Your objective:
Retype the lines from the start of the entries through the line containing "Sexual contact with", keeping every character as it appears.

--- Begin Entries ---

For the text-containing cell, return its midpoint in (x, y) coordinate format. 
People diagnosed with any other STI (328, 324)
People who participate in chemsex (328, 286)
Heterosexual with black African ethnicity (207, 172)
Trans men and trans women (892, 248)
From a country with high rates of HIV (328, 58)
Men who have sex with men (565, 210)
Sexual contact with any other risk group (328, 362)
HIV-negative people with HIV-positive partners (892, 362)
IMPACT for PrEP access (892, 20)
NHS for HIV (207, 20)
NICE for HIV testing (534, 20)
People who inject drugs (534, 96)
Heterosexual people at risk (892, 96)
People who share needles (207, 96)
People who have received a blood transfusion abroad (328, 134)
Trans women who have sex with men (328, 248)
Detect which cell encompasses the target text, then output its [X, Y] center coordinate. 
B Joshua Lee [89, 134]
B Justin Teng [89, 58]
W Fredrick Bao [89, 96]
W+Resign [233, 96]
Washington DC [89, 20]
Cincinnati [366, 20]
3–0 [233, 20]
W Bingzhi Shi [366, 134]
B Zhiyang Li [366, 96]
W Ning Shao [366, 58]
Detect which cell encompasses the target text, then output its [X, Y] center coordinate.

--- End Entries ---

Result for this task:
For the text-containing cell, return its midpoint in (x, y) coordinate format. 
People diagnosed with any other STI (328, 324)
People who participate in chemsex (328, 286)
Heterosexual with black African ethnicity (207, 172)
Trans men and trans women (892, 248)
From a country with high rates of HIV (328, 58)
Men who have sex with men (565, 210)
Sexual contact with any other risk group (328, 362)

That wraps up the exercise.